__INFORMATION PROVIDED__
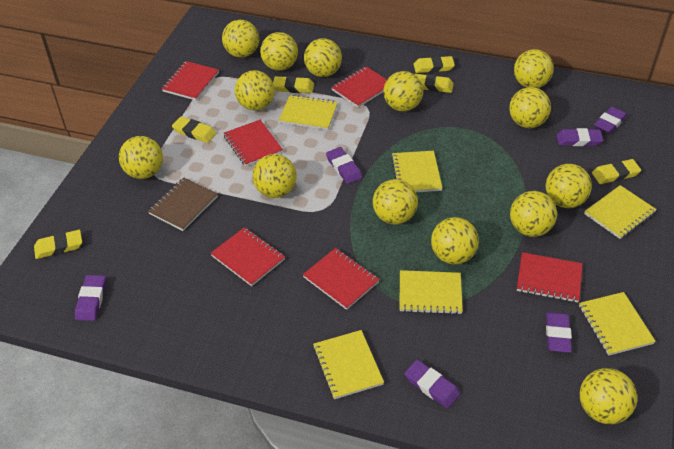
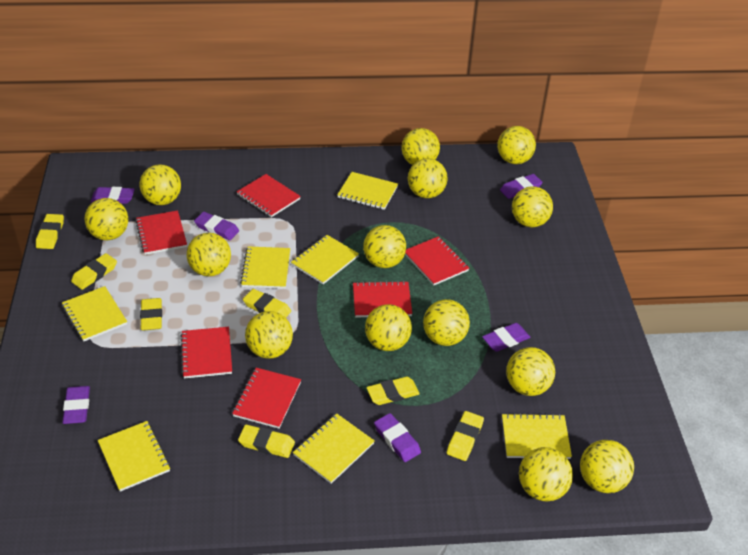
brown notebook: 1 -> 0
yellow eraser: 6 -> 7
yellow notebook: 6 -> 7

__EXERCISE DETAILS__
Could you retype the whole listing word for word, minus its pictures?

__COMPLETED TASK__
brown notebook: 1 -> 0
yellow eraser: 6 -> 7
yellow notebook: 6 -> 7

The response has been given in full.